_PROBLEM TO WORK ON_
Lines that include the string "none" are the ones to copy from the entries below.

_SUPPLIED INFORMATION_

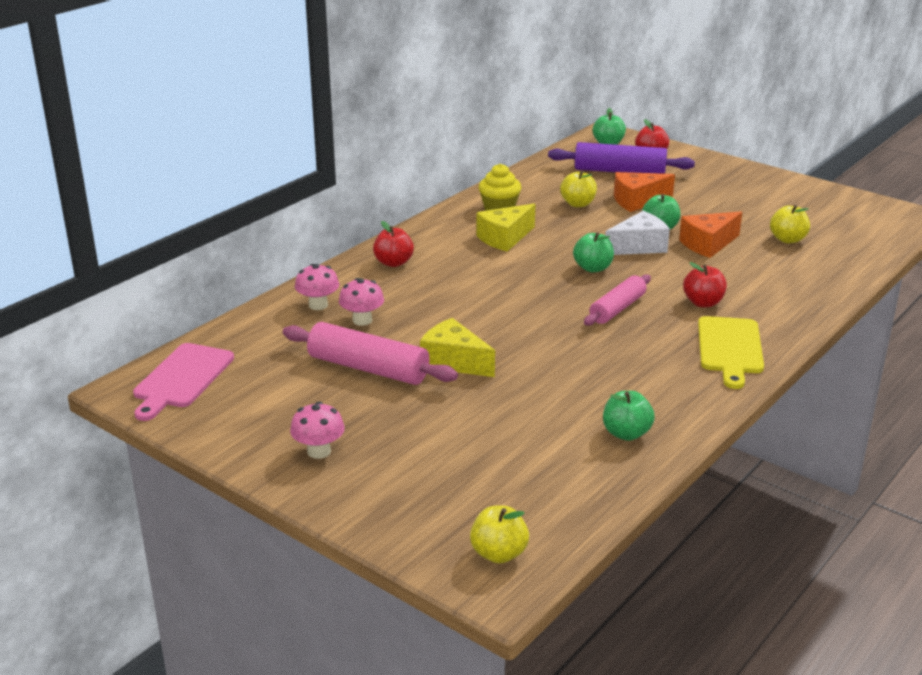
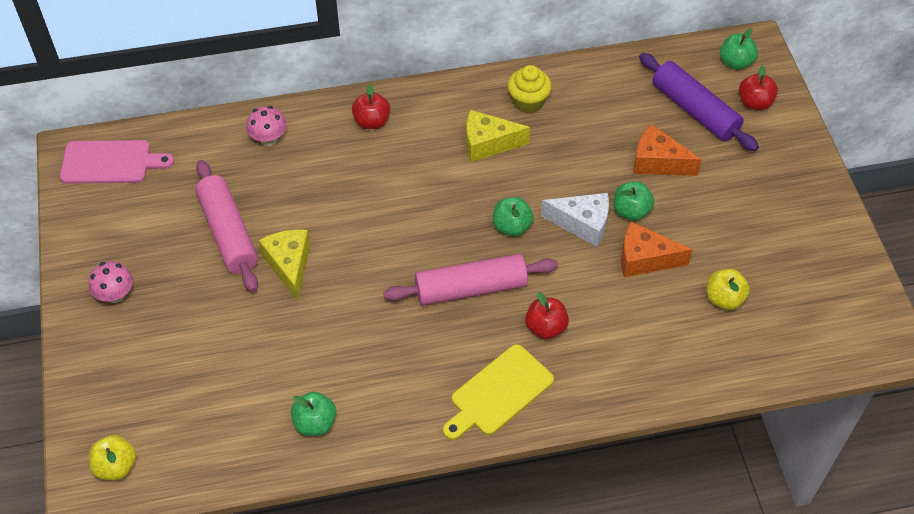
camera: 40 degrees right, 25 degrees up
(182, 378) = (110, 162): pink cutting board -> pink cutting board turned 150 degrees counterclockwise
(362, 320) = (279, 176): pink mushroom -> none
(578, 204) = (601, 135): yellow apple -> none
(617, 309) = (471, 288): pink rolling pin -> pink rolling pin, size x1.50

...

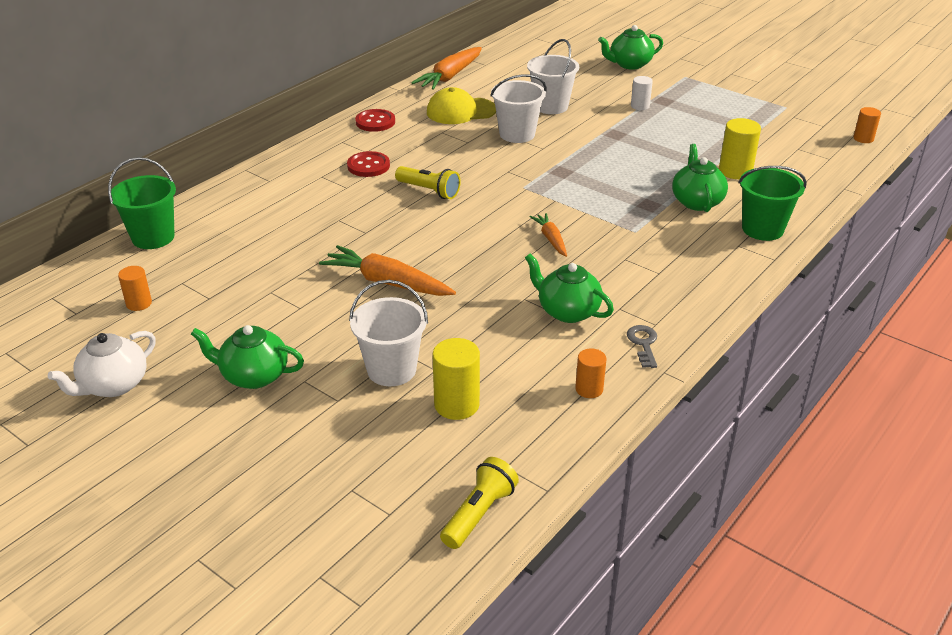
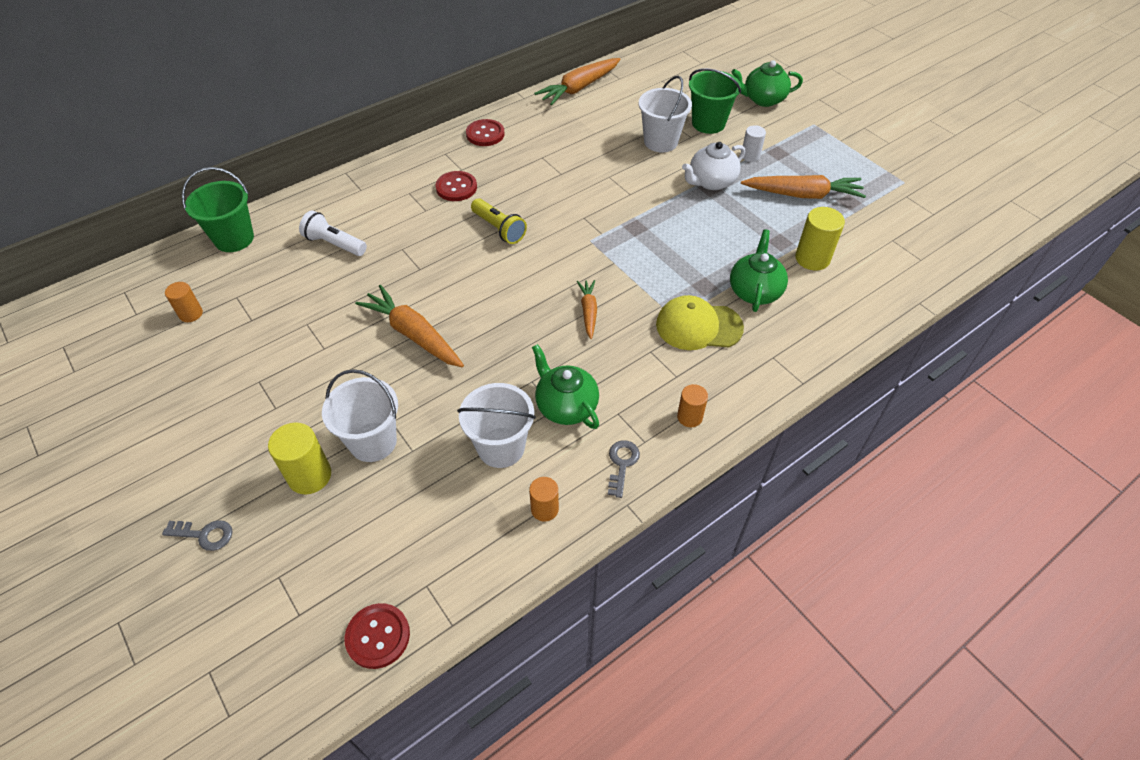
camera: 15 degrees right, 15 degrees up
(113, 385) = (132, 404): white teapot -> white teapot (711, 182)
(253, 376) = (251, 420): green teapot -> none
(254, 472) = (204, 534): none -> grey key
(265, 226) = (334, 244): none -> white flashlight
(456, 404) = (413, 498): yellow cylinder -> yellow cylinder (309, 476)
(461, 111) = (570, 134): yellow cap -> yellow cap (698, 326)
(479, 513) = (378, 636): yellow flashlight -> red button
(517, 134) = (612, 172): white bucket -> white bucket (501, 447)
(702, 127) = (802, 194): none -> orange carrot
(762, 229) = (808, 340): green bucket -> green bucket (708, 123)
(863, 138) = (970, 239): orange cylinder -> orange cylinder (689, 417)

---

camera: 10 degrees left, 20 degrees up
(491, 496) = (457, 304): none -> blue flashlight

_ANSWER FOR THIS EXERCISE_
(362, 320) = (279, 176): pink mushroom -> none
(578, 204) = (601, 135): yellow apple -> none
(253, 376) = (251, 420): green teapot -> none
(254, 472) = (204, 534): none -> grey key
(265, 226) = (334, 244): none -> white flashlight
(702, 127) = (802, 194): none -> orange carrot
(491, 496) = (457, 304): none -> blue flashlight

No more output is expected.